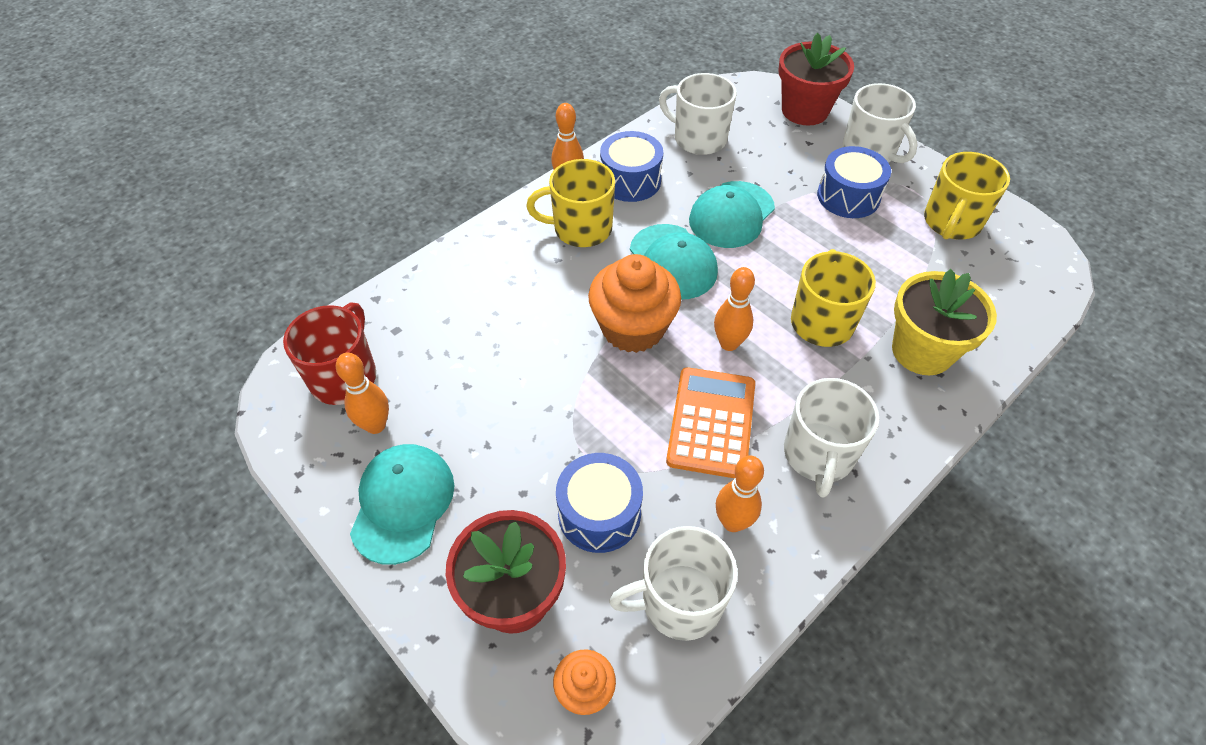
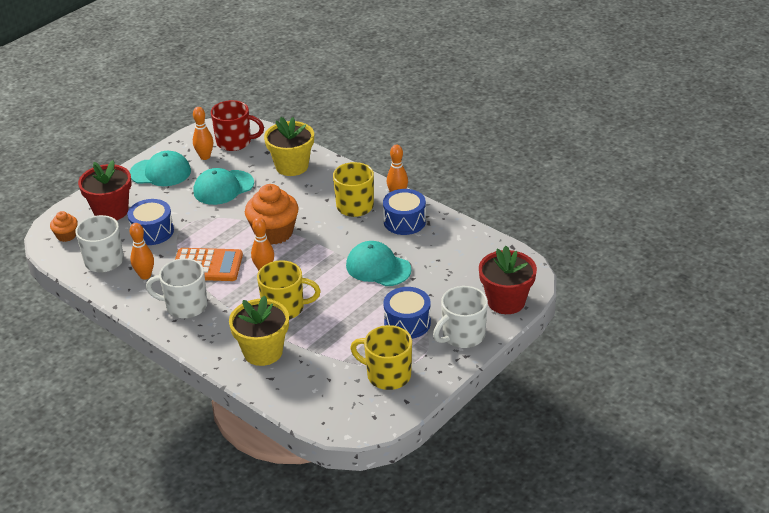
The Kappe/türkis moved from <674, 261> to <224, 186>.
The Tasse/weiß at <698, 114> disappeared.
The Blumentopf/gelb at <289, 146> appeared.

+===+

In full and without any pictures, print the listing above exactly.

### OUTPUT BELOW
The Kappe/türkis moved from <674, 261> to <224, 186>.
The Tasse/weiß at <698, 114> disappeared.
The Blumentopf/gelb at <289, 146> appeared.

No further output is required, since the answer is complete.